(begin)

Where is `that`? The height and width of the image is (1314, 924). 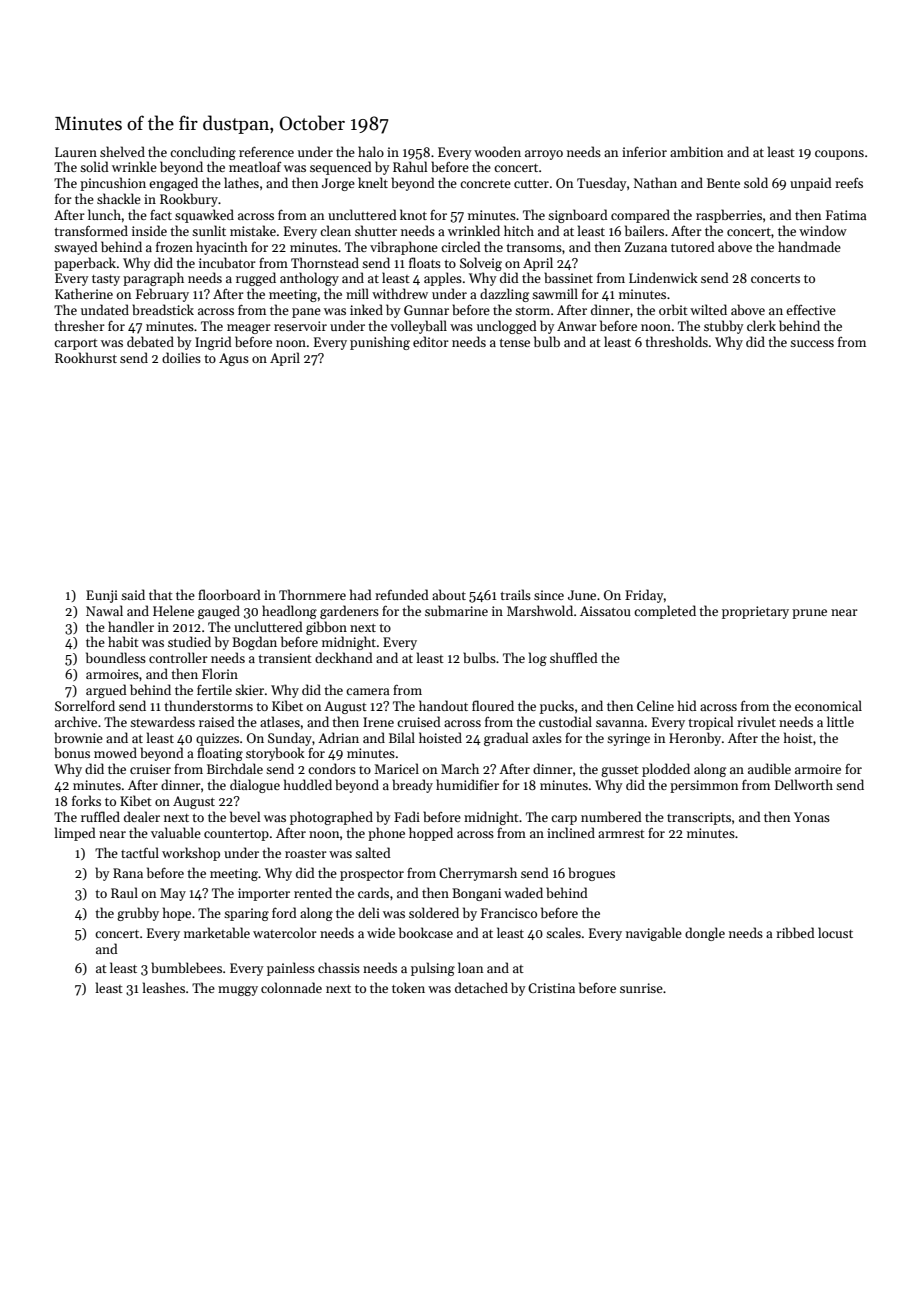
that is located at coordinates (161, 594).
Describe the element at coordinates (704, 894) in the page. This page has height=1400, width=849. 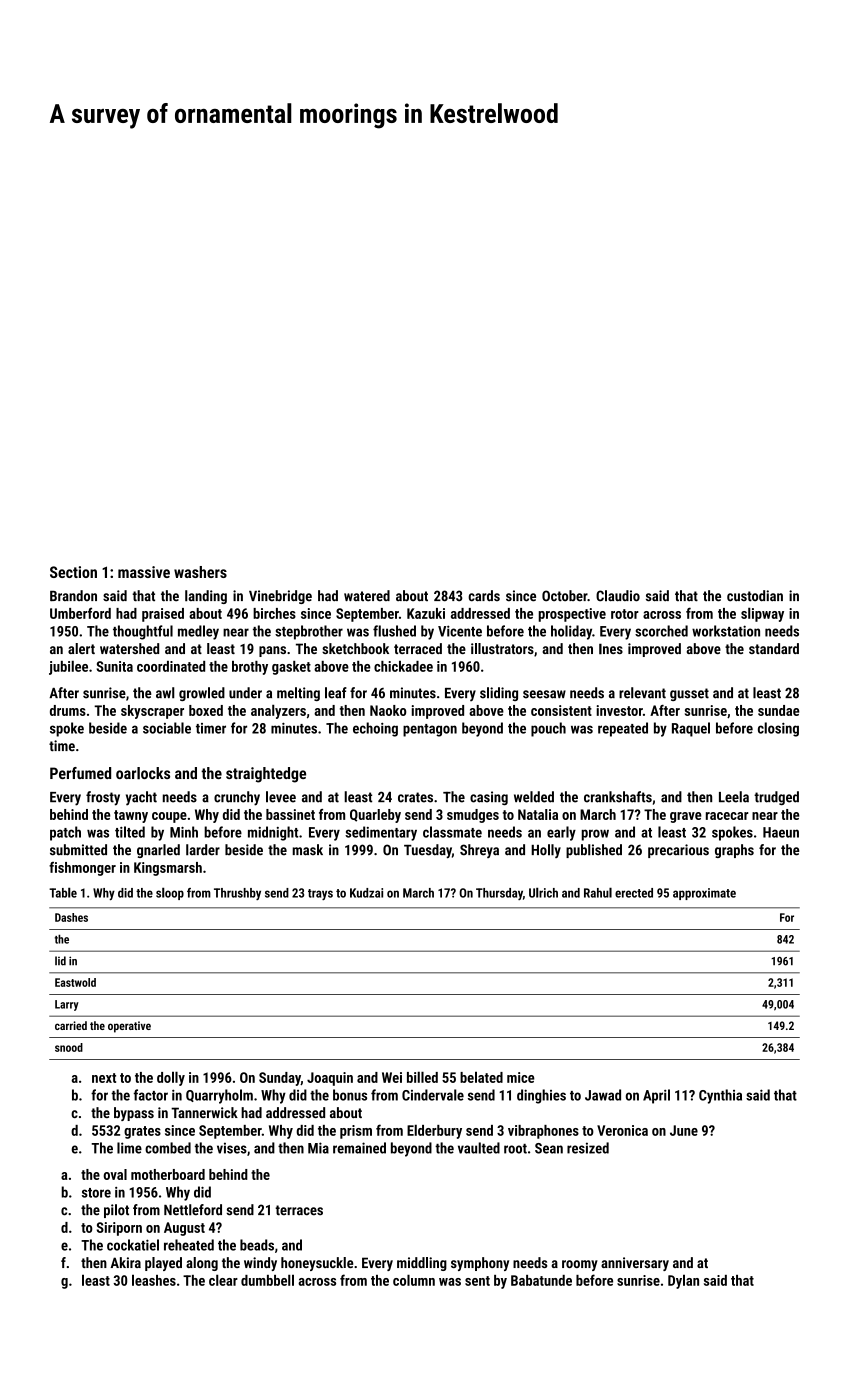
I see `approximate` at that location.
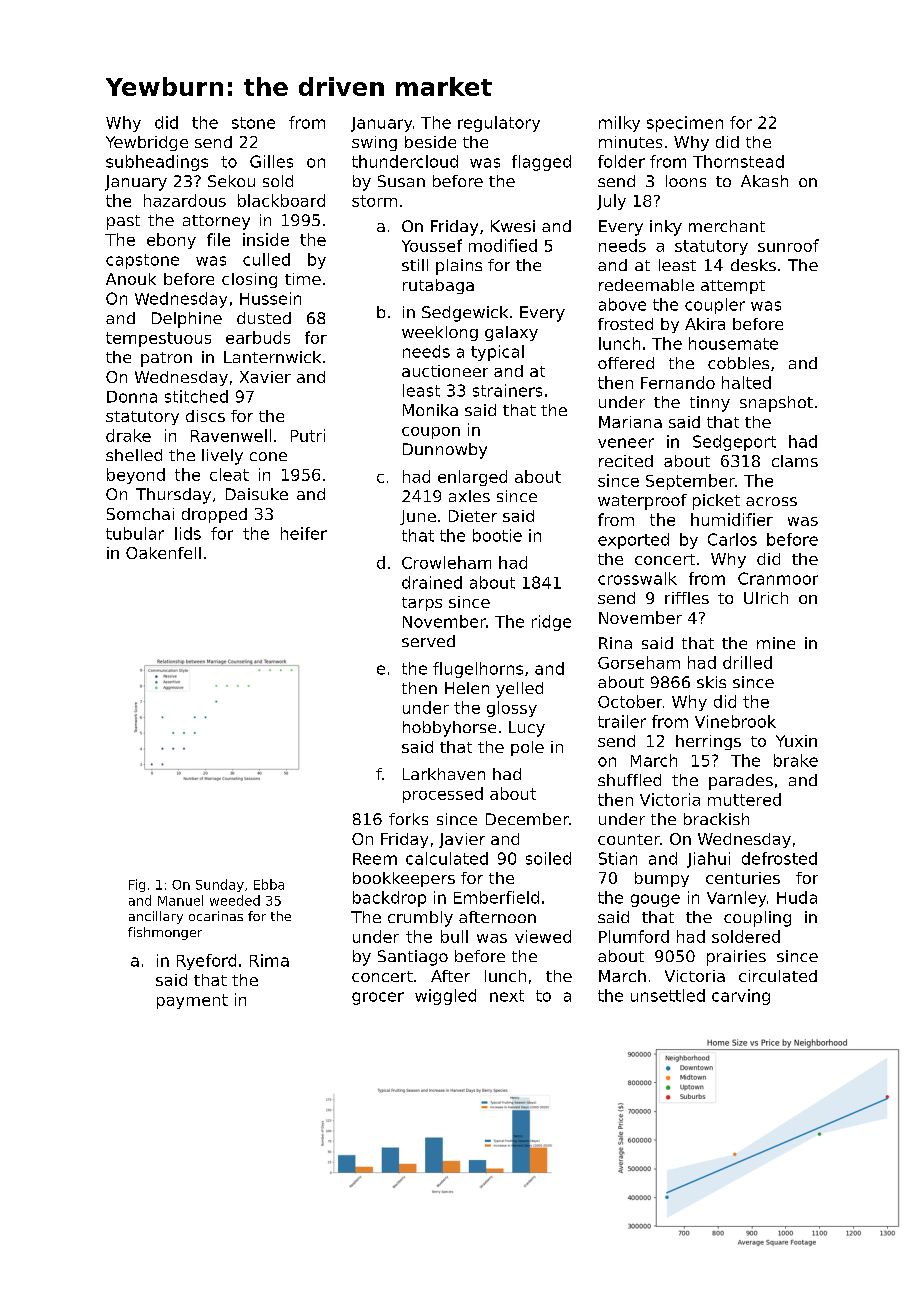 Image resolution: width=924 pixels, height=1308 pixels. What do you see at coordinates (137, 885) in the page?
I see `Fig` at bounding box center [137, 885].
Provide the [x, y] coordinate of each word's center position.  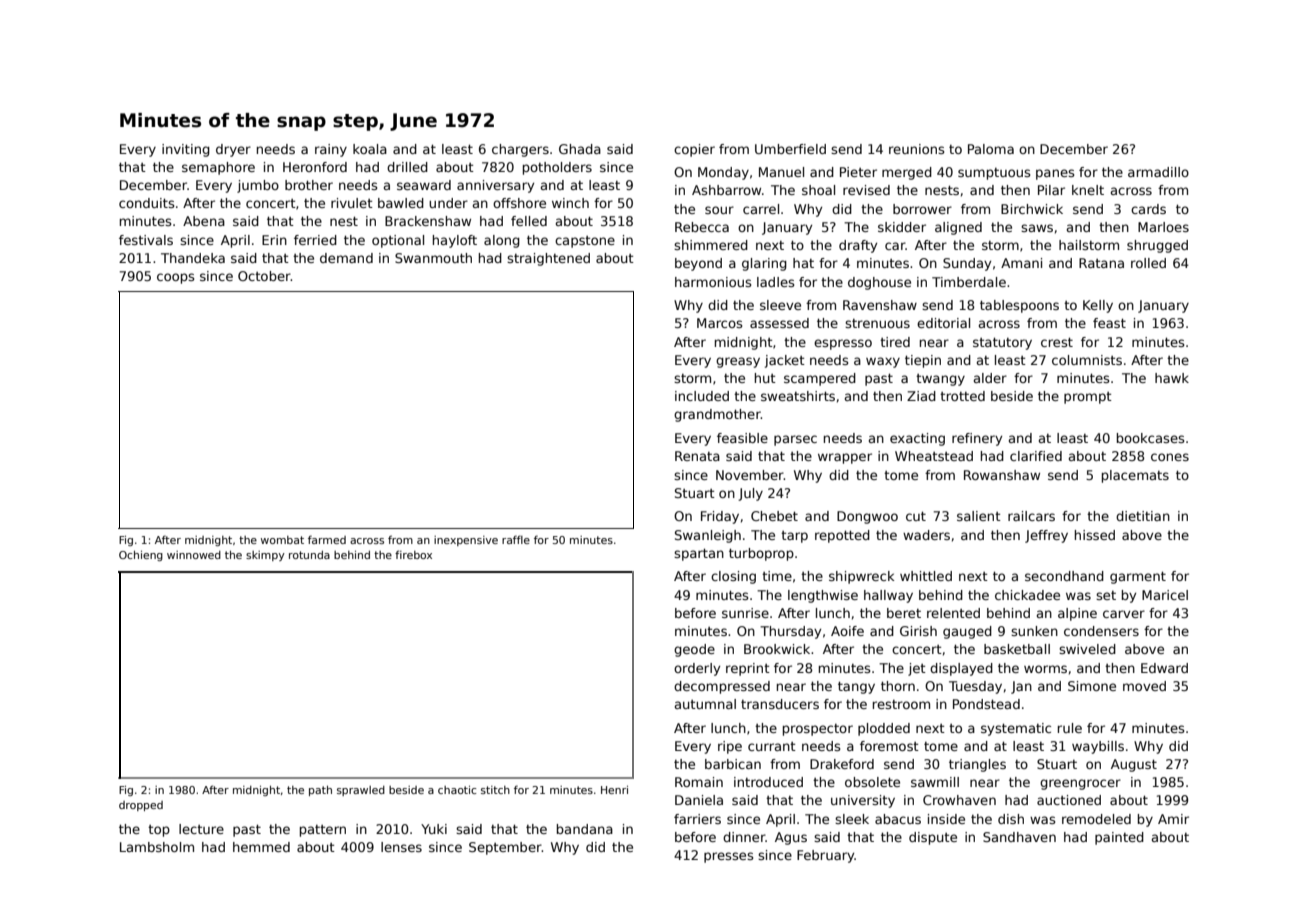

(end)

• **Your task**
Write out the records above as a numbered list, one line per item, skipping blank lines and leaving out the pictures.

• **Result of this exercise**
1. Where is `that`? The height and width of the image is (1314, 924). 
2. that is located at coordinates (161, 594).
3. Describe the element at coordinates (704, 894) in the page. This page has height=1400, width=849. 
4. I see `approximate` at that location.
5.  Image resolution: width=924 pixels, height=1308 pixels. What do you see at coordinates (137, 885) in the page?
6. I see `Fig` at bounding box center [137, 885].
7. Provide the [x, y] coordinate of each word's center position.  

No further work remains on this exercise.